Data for review —
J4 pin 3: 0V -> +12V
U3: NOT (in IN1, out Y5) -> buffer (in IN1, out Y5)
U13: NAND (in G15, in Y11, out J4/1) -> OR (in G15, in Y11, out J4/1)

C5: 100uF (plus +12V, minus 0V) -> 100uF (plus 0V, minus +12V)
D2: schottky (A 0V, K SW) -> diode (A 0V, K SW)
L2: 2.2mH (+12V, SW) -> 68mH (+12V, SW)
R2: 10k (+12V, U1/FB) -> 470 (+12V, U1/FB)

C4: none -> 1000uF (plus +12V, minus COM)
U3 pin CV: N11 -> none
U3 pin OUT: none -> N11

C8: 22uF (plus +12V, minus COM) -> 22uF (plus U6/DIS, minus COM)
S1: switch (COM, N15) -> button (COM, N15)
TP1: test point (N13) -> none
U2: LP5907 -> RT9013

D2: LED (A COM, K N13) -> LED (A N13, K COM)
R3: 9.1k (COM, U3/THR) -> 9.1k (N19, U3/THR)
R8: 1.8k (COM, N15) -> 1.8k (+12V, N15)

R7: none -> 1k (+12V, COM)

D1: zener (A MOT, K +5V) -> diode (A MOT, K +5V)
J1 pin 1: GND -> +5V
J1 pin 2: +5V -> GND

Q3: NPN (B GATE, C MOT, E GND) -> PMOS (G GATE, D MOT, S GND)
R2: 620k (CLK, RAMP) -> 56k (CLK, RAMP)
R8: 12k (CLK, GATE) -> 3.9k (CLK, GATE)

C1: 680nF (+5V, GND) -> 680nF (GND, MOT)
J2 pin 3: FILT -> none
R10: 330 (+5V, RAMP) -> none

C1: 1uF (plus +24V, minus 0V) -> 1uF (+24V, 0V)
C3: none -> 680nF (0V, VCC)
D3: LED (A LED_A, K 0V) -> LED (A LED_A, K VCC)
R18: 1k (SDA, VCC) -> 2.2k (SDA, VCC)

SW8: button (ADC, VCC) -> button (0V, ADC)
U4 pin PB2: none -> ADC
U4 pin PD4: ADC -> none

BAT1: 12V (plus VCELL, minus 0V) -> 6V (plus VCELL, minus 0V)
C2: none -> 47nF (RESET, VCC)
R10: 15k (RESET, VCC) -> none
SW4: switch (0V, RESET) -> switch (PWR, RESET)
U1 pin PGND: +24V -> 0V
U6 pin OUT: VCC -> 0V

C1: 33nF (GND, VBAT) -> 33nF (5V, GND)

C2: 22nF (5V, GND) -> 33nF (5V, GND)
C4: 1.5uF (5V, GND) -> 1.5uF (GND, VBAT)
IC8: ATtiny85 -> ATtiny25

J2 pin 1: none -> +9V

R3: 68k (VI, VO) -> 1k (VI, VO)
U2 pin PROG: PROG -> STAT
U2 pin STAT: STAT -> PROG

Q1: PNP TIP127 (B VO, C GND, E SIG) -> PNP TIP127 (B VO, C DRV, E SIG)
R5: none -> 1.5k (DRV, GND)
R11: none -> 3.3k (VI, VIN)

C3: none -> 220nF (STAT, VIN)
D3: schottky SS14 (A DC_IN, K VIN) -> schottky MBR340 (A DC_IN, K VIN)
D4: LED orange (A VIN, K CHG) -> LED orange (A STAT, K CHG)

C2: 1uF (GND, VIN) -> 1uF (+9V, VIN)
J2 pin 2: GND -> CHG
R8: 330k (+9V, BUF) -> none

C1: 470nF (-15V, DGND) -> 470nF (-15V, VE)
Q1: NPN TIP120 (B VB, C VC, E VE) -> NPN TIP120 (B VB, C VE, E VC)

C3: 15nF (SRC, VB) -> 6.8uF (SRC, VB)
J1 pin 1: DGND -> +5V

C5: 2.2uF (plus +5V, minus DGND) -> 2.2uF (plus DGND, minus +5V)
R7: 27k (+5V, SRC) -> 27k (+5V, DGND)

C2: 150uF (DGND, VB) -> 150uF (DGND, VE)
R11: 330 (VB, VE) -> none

Problem description —
Which lines above contain the word "switch"? List them.

Solution —
S1: switch (COM, N15) -> button (COM, N15)
SW4: switch (0V, RESET) -> switch (PWR, RESET)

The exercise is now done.